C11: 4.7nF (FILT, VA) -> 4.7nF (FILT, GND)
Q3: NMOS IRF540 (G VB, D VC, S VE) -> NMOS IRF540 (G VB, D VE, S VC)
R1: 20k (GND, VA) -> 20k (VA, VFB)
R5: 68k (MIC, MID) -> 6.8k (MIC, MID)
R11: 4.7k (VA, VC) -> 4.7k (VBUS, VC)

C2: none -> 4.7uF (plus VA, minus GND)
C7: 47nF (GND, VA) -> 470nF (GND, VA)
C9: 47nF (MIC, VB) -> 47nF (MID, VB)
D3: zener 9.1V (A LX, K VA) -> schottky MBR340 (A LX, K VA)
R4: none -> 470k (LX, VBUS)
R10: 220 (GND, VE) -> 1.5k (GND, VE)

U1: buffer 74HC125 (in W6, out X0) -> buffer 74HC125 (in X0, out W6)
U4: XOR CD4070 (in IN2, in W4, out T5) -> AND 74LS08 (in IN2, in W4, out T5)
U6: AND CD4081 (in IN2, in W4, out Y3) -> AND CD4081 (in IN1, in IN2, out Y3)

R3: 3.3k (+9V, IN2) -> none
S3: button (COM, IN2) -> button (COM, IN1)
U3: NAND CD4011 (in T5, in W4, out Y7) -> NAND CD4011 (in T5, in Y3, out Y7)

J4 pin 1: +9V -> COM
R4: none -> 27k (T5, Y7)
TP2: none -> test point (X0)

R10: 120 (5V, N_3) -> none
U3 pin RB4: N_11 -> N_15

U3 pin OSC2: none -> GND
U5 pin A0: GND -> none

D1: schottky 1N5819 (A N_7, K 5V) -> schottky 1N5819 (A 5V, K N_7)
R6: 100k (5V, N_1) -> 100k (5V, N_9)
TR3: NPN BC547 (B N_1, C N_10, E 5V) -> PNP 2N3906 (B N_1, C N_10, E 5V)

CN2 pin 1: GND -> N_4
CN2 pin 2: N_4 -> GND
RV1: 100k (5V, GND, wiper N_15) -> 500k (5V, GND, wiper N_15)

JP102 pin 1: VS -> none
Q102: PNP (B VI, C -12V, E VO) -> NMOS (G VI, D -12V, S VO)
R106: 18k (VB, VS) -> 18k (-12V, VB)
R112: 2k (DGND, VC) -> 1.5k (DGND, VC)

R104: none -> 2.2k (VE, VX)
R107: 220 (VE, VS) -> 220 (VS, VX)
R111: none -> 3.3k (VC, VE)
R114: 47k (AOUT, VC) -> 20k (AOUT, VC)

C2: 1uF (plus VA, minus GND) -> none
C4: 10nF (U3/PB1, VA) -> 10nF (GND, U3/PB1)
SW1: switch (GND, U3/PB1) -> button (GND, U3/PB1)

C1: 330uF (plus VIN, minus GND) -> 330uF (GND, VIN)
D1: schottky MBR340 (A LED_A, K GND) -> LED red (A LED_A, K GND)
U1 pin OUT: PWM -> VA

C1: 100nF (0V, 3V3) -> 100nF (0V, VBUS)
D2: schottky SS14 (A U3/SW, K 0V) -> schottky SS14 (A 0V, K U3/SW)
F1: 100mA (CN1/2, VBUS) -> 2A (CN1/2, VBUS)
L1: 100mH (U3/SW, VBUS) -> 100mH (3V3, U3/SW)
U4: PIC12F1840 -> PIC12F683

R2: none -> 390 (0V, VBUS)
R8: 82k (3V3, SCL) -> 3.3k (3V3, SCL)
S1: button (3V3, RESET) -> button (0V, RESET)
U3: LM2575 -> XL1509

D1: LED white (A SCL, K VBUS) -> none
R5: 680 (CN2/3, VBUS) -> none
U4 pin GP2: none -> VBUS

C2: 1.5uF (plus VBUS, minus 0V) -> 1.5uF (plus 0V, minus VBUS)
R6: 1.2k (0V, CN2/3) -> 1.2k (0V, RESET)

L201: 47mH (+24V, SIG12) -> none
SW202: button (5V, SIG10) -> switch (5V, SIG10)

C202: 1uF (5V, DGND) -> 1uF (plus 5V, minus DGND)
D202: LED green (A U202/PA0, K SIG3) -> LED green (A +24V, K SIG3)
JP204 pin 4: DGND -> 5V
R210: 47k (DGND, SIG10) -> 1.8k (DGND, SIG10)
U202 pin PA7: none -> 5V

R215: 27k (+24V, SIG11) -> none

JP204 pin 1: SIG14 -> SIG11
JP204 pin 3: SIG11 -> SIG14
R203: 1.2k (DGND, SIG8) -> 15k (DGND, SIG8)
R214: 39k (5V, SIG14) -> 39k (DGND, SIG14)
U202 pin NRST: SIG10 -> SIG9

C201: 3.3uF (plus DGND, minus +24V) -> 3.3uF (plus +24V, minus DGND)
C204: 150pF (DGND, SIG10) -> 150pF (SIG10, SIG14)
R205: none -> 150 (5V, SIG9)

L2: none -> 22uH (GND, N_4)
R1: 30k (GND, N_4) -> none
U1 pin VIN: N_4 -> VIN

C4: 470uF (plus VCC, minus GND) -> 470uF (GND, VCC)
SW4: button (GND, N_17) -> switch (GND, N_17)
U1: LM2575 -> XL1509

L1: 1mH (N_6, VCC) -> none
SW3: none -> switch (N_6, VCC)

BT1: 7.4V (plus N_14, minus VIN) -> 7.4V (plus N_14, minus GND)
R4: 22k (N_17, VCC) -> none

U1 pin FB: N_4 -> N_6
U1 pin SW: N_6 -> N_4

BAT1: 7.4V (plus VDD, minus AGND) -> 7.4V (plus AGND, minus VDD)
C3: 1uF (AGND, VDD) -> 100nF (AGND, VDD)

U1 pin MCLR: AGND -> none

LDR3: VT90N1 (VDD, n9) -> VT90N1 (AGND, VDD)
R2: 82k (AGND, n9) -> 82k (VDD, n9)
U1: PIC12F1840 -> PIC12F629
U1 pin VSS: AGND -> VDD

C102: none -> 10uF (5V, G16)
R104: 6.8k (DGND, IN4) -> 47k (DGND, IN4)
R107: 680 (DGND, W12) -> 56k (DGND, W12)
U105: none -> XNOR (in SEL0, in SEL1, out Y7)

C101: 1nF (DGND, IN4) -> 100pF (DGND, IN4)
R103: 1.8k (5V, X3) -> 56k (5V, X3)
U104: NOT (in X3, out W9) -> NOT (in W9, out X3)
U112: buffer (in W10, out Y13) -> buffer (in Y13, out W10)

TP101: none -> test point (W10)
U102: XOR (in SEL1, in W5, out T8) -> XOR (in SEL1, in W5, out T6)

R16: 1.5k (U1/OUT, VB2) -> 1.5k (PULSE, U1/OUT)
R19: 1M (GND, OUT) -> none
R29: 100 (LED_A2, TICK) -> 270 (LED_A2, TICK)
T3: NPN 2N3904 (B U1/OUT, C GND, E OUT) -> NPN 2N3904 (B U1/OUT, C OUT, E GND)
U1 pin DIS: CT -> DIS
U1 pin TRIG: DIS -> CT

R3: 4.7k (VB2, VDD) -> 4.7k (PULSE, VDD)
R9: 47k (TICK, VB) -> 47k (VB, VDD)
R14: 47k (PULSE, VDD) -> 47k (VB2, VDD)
===============
*Task:* Reply with nothing but a number: how many lines of the entries above contain the string "NMOS"?

*Output for this task:* 2